PROBLEM STATEMENT -
All that is needed is the number of lines in the records that contain the word "schottky", stated without anything else.

SUPPLIED DATA -
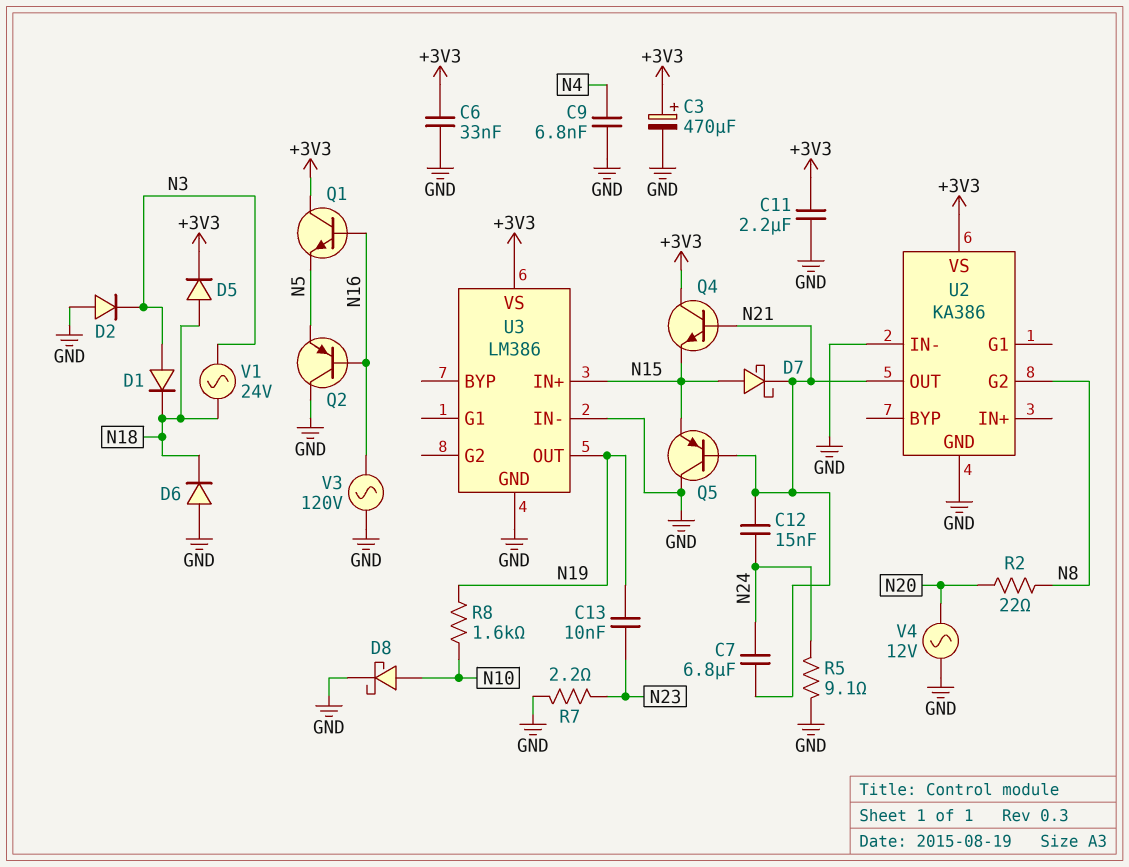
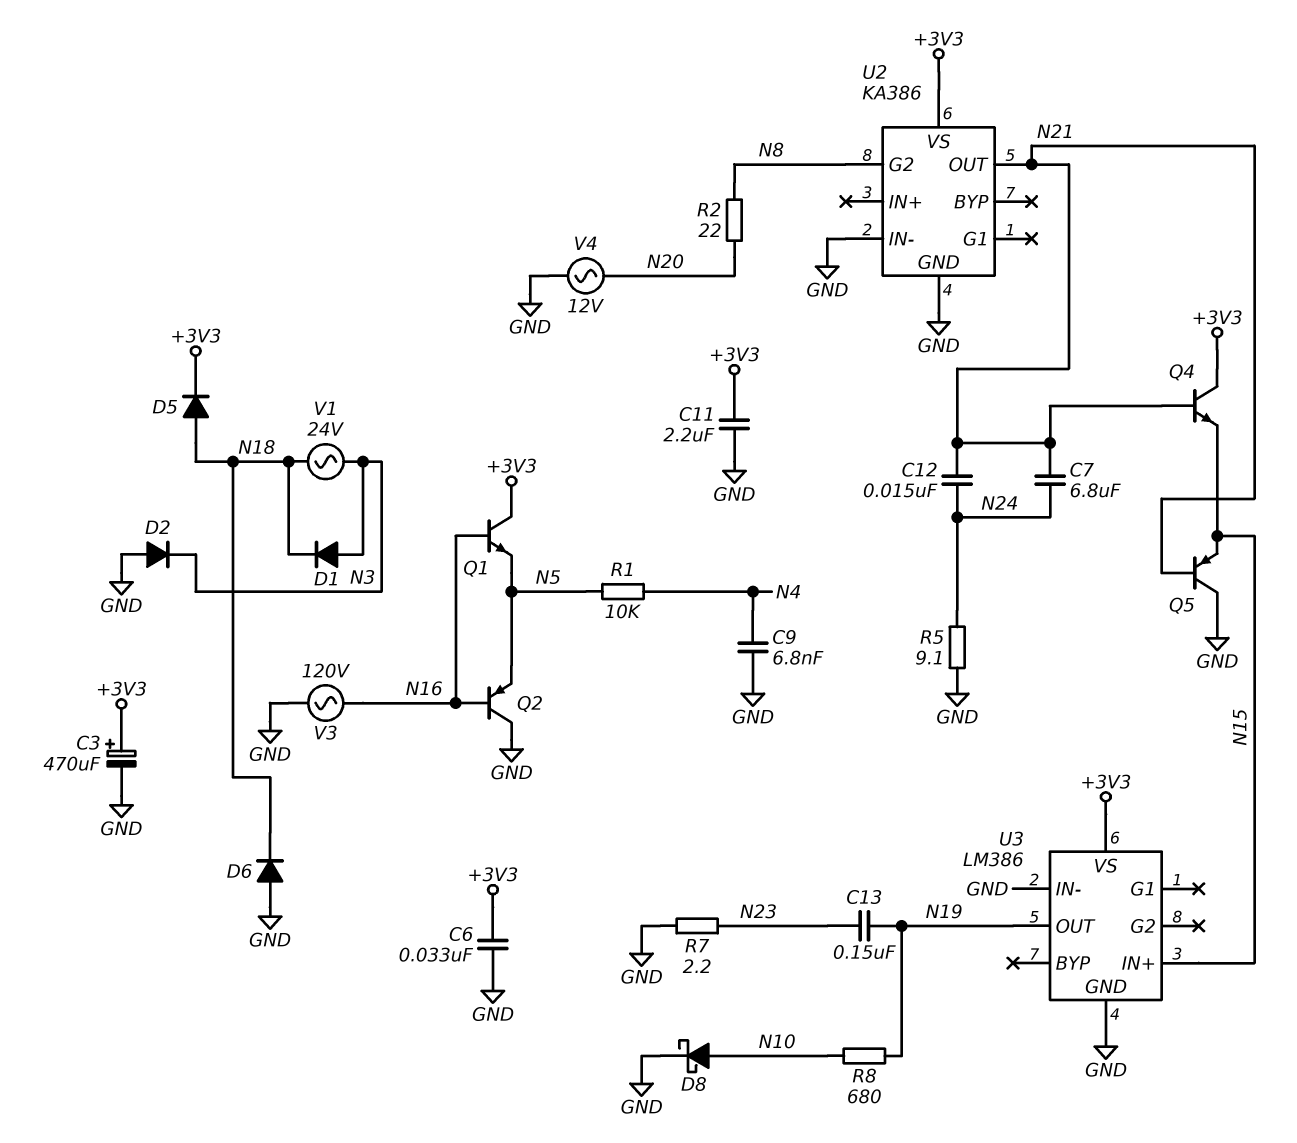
C13: 10nF (N19, N23) -> 150nF (N19, N23)
D7: schottky (A N15, K N21) -> none
R1: none -> 10k (N4, N5)
R8: 1.6k (N10, N19) -> 680 (N10, N19)

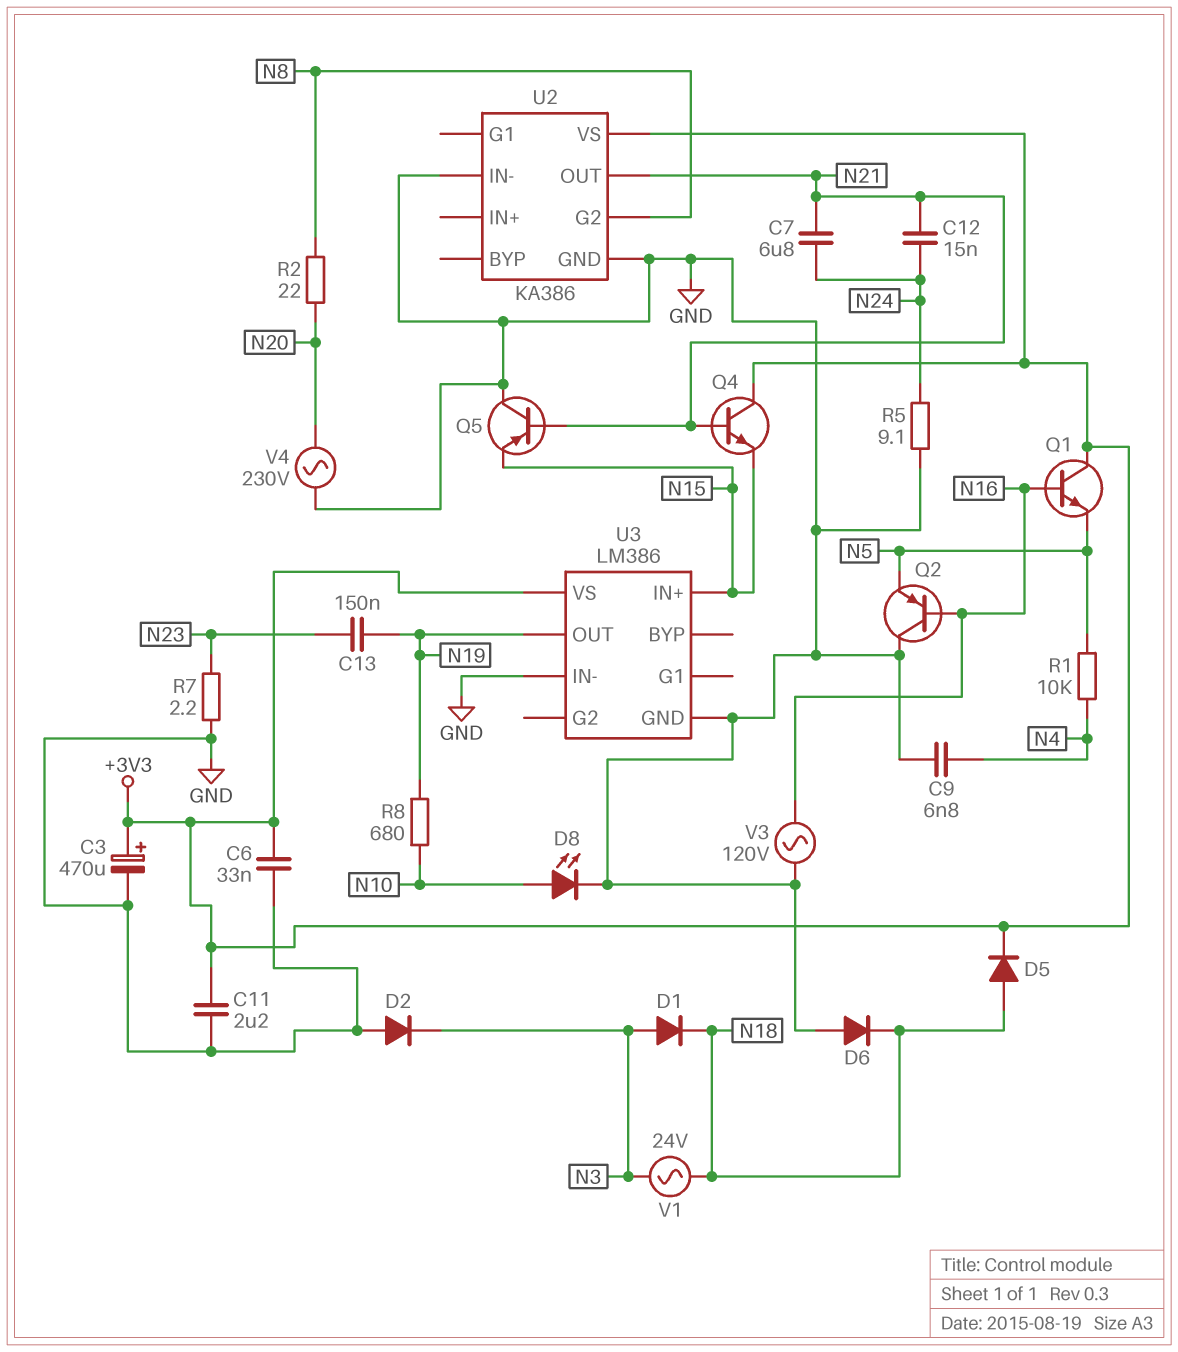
D8: schottky (A N10, K GND) -> LED (A N10, K GND)
V4: AC 12V (GND, N20) -> AC 230V (GND, N20)

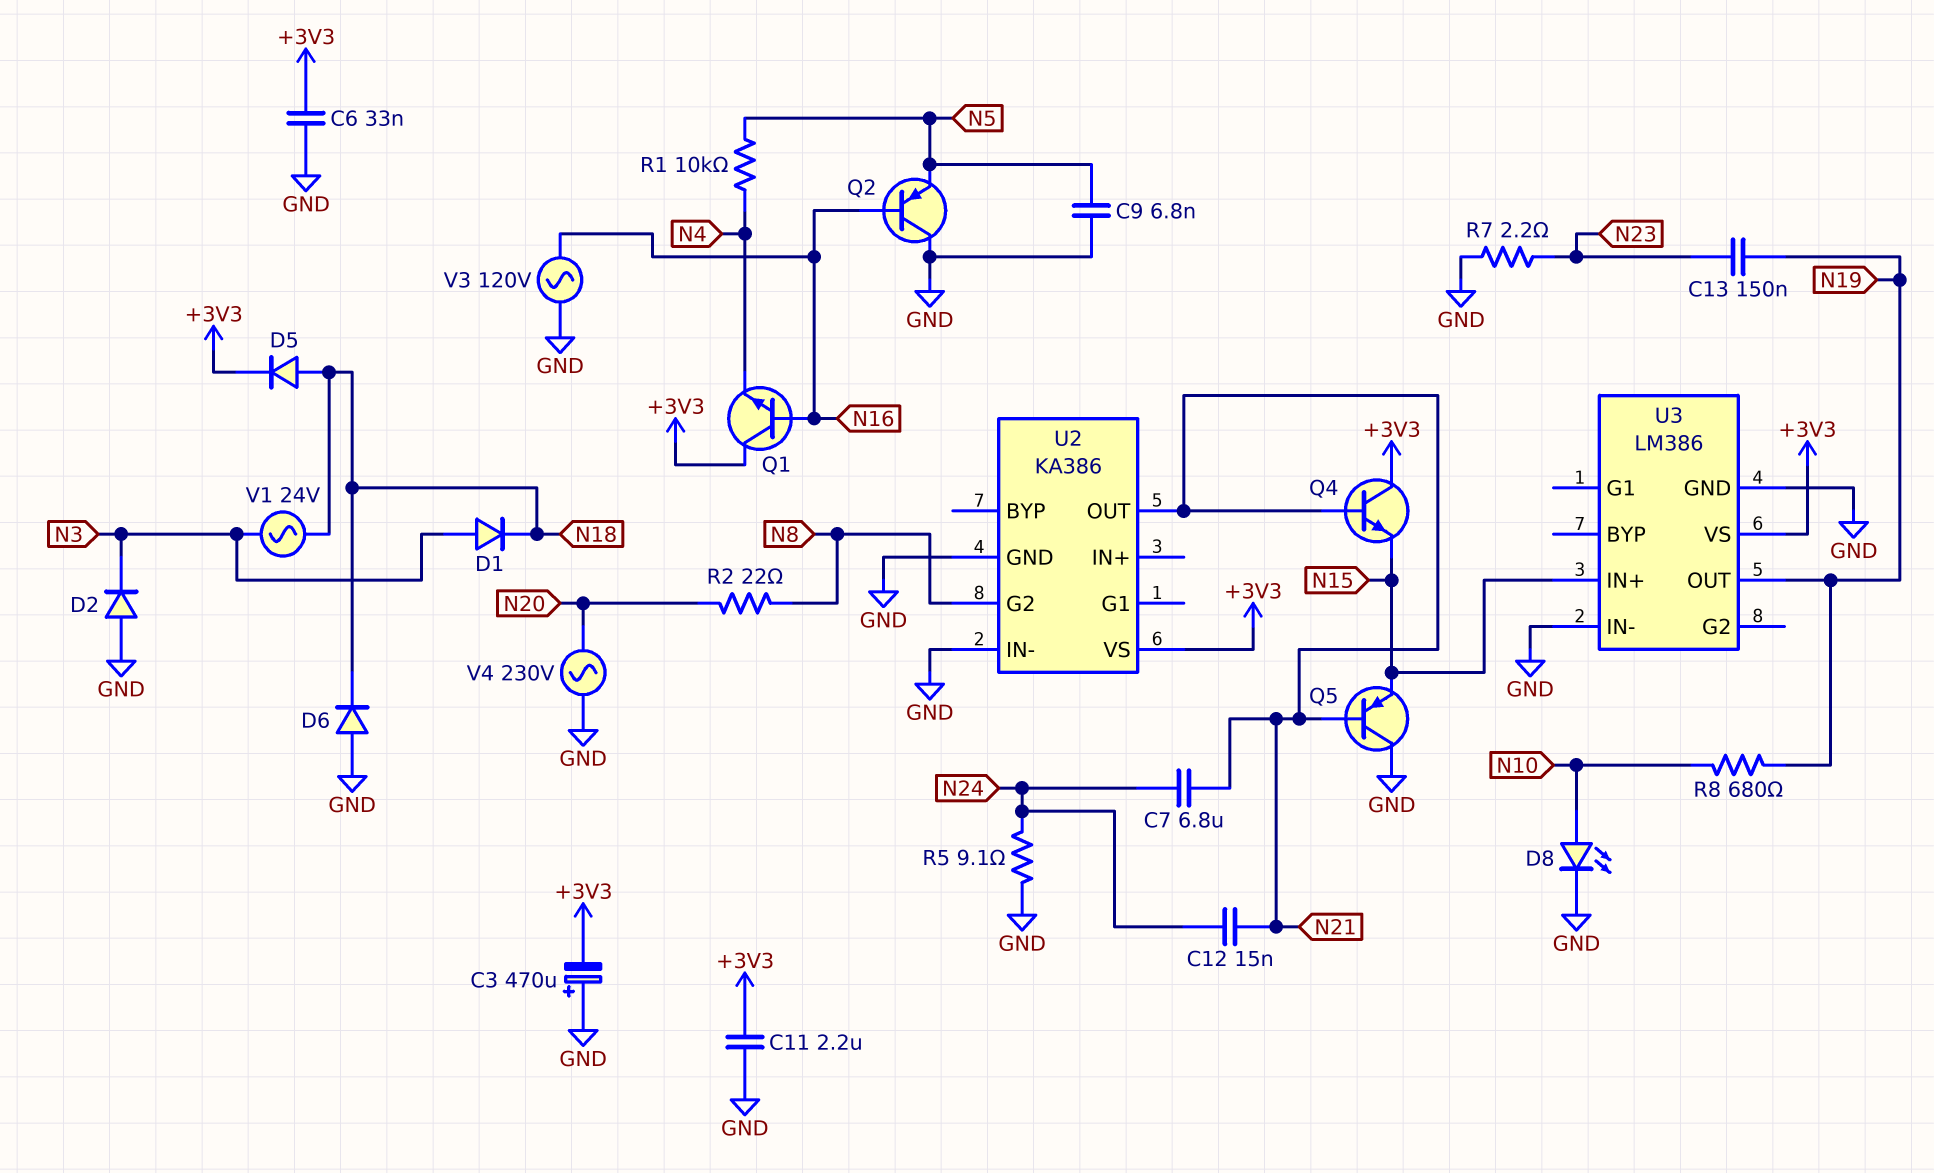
C3: 470uF (plus +3V3, minus GND) -> 470uF (plus GND, minus +3V3)
C9: 6.8nF (GND, N4) -> 6.8nF (GND, N5)
Q1: NPN (B N16, C +3V3, E N5) -> NPN (B N16, C +3V3, E N4)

WRITTEN RESPONSE -
2